» **RECORDS SHOWN**:
☆ ☆ ☆ ☆

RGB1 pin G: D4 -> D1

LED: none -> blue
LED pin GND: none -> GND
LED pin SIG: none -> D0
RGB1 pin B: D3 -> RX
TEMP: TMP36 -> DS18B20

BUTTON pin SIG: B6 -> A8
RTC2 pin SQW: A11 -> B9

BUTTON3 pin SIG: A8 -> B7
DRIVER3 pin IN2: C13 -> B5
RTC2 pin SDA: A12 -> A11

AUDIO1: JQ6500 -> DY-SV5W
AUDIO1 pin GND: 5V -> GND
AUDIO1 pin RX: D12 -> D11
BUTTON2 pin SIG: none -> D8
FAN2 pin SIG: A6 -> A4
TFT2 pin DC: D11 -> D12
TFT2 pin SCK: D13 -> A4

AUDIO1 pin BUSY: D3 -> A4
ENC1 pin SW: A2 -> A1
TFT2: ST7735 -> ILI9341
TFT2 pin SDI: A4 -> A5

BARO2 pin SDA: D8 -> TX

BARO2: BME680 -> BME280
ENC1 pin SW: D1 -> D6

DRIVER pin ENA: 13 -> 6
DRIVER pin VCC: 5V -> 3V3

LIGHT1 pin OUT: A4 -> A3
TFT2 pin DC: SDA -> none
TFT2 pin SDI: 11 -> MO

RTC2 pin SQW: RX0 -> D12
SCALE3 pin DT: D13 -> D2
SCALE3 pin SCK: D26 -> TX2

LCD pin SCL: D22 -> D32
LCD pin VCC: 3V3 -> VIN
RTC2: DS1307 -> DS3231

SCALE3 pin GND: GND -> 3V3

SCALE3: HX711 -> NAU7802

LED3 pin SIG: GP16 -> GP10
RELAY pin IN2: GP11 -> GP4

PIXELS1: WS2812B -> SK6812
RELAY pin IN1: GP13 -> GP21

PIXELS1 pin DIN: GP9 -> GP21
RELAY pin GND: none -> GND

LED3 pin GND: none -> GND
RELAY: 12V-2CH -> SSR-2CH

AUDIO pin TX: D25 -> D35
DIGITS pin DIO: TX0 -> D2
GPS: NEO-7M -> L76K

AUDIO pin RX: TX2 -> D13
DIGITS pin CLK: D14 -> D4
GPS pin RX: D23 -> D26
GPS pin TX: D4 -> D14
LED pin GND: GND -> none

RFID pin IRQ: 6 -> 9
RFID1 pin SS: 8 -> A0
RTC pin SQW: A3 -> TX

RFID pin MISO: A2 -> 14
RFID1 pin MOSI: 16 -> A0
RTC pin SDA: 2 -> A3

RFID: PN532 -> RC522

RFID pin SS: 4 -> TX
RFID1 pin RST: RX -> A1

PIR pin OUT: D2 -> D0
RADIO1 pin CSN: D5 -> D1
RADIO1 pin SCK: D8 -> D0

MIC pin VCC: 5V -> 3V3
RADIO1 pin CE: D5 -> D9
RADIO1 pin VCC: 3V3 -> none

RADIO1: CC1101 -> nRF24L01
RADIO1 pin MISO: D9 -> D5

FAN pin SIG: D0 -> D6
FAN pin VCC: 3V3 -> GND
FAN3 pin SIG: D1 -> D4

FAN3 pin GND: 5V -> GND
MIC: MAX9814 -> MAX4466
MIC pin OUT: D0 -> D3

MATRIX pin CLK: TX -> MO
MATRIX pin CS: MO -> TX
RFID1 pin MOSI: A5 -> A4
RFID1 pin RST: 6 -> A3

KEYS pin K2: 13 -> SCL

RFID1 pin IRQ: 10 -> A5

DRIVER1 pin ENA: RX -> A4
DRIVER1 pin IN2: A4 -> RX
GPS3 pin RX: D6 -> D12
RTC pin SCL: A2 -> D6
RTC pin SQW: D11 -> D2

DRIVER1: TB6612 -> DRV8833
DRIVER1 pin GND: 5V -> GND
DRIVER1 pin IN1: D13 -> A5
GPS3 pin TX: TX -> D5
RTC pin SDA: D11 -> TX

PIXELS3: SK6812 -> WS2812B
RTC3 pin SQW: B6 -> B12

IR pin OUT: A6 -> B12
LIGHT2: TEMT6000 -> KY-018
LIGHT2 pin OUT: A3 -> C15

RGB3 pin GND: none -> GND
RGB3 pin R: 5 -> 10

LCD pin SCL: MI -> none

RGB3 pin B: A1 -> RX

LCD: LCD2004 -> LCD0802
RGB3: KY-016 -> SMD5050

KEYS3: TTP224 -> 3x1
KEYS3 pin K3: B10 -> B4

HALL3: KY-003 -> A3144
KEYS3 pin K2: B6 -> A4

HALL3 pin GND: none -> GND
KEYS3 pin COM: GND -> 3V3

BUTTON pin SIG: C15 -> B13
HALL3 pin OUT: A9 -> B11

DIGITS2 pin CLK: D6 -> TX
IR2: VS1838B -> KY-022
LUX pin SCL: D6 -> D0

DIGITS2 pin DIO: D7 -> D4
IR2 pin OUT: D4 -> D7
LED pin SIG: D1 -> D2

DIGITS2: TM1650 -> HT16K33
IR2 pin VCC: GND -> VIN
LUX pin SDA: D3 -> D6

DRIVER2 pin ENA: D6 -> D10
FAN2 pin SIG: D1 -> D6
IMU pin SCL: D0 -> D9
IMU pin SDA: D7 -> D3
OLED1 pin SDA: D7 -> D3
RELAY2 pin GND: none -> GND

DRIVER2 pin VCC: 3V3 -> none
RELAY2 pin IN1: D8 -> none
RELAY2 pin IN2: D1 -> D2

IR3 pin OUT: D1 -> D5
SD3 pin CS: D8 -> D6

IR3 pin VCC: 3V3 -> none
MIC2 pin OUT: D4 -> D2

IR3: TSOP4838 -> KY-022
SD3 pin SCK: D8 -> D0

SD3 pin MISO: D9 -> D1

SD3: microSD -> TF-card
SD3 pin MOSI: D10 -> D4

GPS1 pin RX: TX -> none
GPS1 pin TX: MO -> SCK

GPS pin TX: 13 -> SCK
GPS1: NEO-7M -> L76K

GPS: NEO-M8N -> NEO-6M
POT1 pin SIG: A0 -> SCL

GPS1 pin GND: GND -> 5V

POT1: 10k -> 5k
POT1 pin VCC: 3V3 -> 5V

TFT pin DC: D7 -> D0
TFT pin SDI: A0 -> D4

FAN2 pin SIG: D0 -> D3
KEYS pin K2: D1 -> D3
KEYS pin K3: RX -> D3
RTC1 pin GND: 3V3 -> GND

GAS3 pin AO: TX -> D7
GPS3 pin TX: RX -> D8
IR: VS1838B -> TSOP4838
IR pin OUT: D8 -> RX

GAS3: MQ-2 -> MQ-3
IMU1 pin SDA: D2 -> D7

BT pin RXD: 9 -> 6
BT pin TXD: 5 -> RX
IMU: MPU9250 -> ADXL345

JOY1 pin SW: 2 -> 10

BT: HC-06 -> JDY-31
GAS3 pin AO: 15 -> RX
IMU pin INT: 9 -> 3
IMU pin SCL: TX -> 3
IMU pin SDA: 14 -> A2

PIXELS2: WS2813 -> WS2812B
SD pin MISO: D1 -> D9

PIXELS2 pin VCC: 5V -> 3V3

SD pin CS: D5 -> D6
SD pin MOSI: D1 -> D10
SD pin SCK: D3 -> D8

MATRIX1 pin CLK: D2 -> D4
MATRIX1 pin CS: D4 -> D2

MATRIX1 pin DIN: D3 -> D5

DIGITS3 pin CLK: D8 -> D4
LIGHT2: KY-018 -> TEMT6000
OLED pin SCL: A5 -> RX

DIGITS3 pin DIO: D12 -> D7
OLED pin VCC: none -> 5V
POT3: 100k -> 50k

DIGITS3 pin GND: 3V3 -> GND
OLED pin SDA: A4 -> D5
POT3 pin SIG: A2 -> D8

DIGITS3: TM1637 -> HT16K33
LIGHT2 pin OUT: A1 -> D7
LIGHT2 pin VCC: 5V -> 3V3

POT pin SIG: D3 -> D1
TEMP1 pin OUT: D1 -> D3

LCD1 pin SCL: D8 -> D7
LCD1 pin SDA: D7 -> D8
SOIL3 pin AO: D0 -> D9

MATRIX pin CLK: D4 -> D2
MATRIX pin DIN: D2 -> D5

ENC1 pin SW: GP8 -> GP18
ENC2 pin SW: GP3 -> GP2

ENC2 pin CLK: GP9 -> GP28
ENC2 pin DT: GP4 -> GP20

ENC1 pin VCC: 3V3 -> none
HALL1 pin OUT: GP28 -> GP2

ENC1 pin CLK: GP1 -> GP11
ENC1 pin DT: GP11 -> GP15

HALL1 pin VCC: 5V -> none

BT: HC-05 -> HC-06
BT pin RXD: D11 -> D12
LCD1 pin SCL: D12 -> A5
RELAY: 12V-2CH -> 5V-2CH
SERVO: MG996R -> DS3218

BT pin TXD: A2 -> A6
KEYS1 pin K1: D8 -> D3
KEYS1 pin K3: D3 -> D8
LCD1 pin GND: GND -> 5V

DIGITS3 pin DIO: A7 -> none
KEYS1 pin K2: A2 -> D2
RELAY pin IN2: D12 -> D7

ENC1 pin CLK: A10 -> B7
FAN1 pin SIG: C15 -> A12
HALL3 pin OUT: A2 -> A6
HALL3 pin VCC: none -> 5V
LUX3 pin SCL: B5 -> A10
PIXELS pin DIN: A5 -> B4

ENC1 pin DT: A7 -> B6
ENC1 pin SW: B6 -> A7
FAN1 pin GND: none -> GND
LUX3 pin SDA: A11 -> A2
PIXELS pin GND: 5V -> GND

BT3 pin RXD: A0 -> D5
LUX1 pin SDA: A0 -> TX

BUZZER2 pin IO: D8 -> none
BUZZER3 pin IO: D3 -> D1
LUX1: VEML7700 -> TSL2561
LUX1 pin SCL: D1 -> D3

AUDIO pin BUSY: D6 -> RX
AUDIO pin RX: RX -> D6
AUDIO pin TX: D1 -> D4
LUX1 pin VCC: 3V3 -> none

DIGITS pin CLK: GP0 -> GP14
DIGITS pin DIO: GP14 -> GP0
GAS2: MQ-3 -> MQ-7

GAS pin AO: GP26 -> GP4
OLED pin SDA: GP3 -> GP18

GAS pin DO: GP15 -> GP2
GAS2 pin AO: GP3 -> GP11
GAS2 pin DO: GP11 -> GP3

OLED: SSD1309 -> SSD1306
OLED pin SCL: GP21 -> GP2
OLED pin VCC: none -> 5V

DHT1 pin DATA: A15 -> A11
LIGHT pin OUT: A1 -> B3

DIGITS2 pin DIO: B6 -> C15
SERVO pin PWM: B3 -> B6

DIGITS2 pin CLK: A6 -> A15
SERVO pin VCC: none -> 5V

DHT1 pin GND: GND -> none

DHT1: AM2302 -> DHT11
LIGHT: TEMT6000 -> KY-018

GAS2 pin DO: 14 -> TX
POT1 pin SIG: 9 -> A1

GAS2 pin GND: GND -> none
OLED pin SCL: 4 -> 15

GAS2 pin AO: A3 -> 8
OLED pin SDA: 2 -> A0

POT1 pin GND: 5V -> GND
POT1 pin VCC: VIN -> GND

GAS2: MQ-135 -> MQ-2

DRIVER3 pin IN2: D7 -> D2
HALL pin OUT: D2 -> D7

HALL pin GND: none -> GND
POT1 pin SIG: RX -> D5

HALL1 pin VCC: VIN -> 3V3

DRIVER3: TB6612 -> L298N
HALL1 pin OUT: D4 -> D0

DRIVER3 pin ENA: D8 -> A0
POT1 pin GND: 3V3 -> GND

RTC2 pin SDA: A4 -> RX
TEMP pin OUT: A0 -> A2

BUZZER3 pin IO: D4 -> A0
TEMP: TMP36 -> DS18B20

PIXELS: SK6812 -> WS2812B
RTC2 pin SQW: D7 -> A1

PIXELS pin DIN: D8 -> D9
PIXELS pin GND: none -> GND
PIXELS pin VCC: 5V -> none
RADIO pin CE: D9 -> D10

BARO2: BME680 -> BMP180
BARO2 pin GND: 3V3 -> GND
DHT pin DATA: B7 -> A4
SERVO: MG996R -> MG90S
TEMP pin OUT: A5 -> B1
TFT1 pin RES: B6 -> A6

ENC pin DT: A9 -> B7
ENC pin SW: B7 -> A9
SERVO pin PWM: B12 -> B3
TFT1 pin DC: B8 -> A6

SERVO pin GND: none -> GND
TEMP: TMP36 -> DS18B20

☆ ☆ ☆ ☆

» **WHAT IS REQUIRED**: Only the lines above from the one with "DRIVER3: TB6612 -> L298N" through the one with "SERVO pin PWM: B12 -> B3" should be duplicated, character for character.

» **TASK RESPONSE**:
DRIVER3: TB6612 -> L298N
HALL1 pin OUT: D4 -> D0

DRIVER3 pin ENA: D8 -> A0
POT1 pin GND: 3V3 -> GND

RTC2 pin SDA: A4 -> RX
TEMP pin OUT: A0 -> A2

BUZZER3 pin IO: D4 -> A0
TEMP: TMP36 -> DS18B20

PIXELS: SK6812 -> WS2812B
RTC2 pin SQW: D7 -> A1

PIXELS pin DIN: D8 -> D9
PIXELS pin GND: none -> GND
PIXELS pin VCC: 5V -> none
RADIO pin CE: D9 -> D10

BARO2: BME680 -> BMP180
BARO2 pin GND: 3V3 -> GND
DHT pin DATA: B7 -> A4
SERVO: MG996R -> MG90S
TEMP pin OUT: A5 -> B1
TFT1 pin RES: B6 -> A6

ENC pin DT: A9 -> B7
ENC pin SW: B7 -> A9
SERVO pin PWM: B12 -> B3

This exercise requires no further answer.